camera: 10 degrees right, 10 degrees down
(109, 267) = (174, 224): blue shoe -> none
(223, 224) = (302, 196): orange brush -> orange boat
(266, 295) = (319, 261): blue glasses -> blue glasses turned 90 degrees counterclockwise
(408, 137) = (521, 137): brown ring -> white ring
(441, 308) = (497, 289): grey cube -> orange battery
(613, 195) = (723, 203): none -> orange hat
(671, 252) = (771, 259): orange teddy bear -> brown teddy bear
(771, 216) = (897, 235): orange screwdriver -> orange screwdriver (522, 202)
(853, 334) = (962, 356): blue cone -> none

********************

WHAT YOU HAVE TO DO: Each line from the one containing "(771, 216) = (897, 235): orange" through the end of the listing above should be copied exactly, with no other line included.

ANSWER FOR THIS EXERCISE:
(771, 216) = (897, 235): orange screwdriver -> orange screwdriver (522, 202)
(853, 334) = (962, 356): blue cone -> none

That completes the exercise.